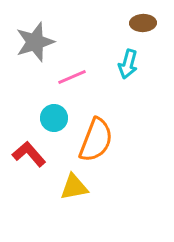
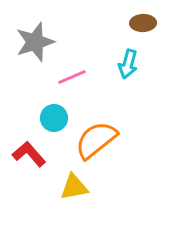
orange semicircle: rotated 150 degrees counterclockwise
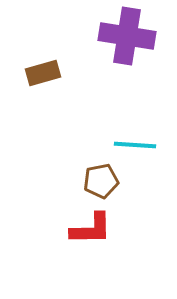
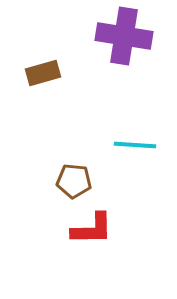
purple cross: moved 3 px left
brown pentagon: moved 27 px left; rotated 16 degrees clockwise
red L-shape: moved 1 px right
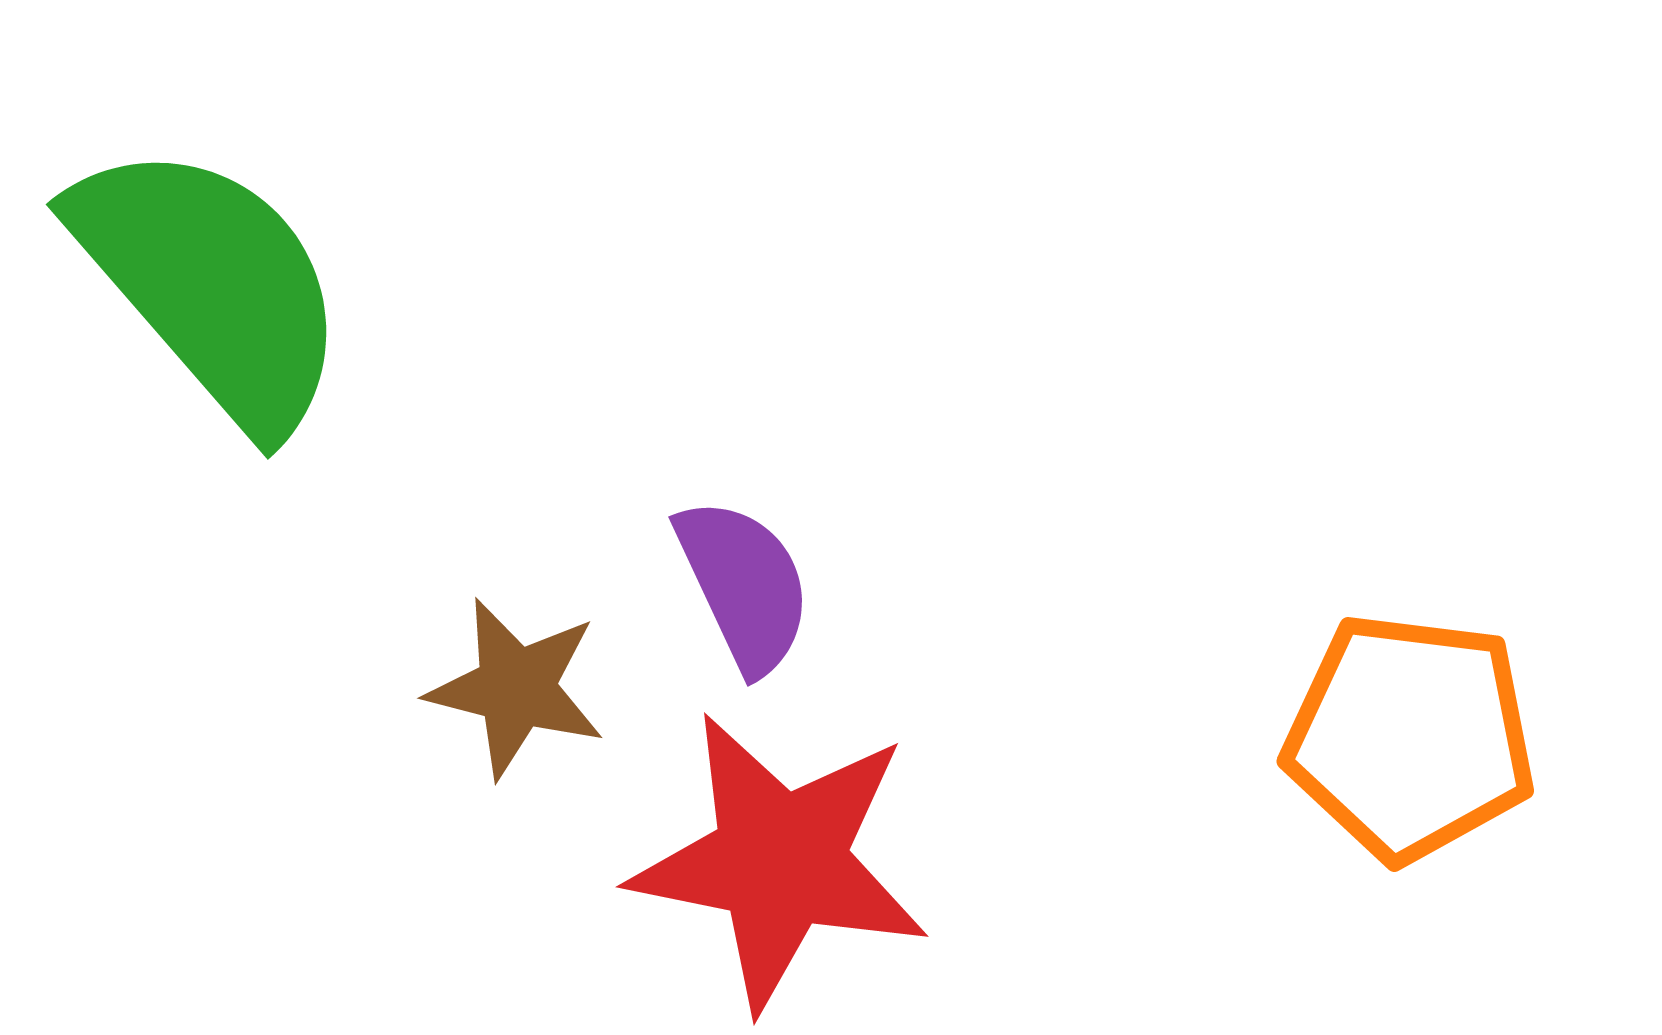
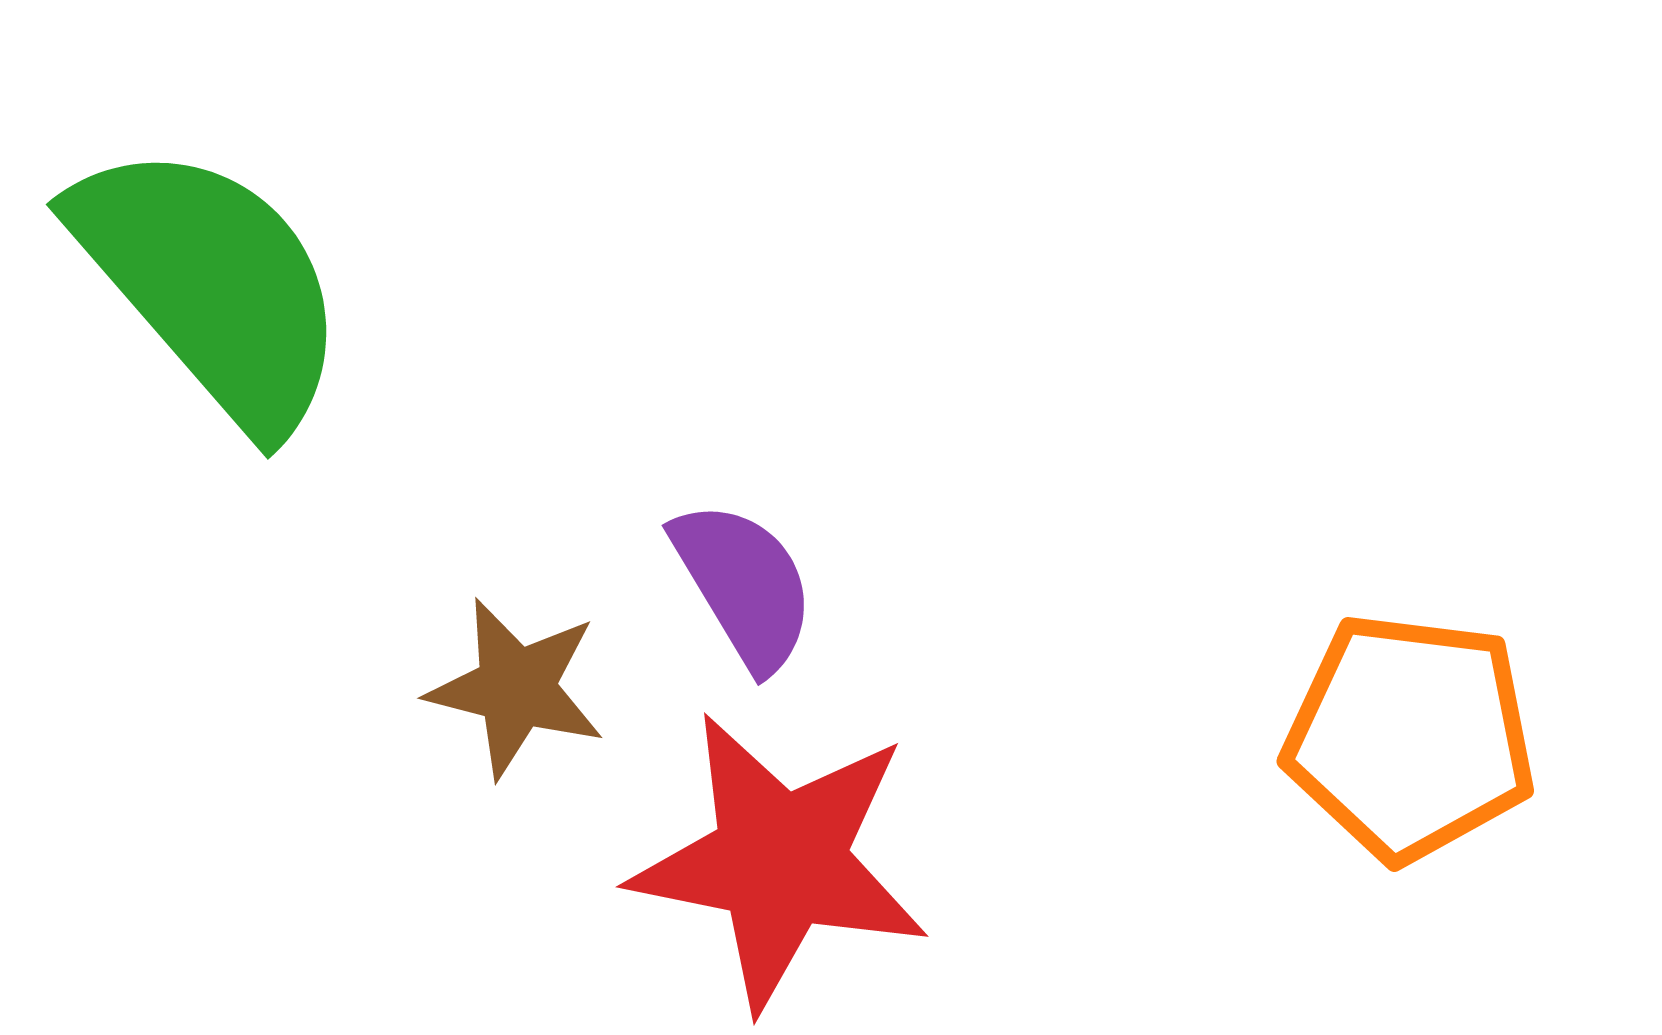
purple semicircle: rotated 6 degrees counterclockwise
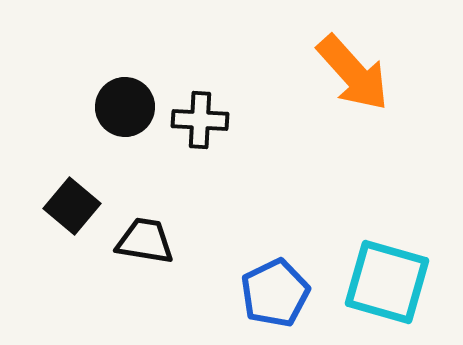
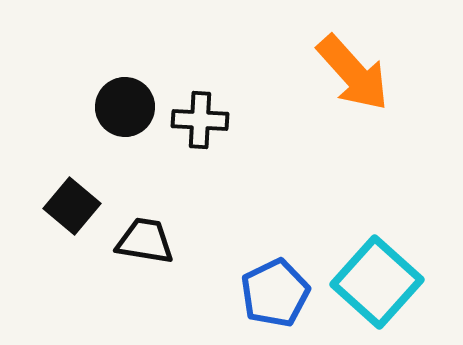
cyan square: moved 10 px left; rotated 26 degrees clockwise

• • •

Assignment
Every line in the material above that has the word "semicircle" should be copied.

Response
orange semicircle: rotated 150 degrees counterclockwise
purple semicircle: rotated 6 degrees counterclockwise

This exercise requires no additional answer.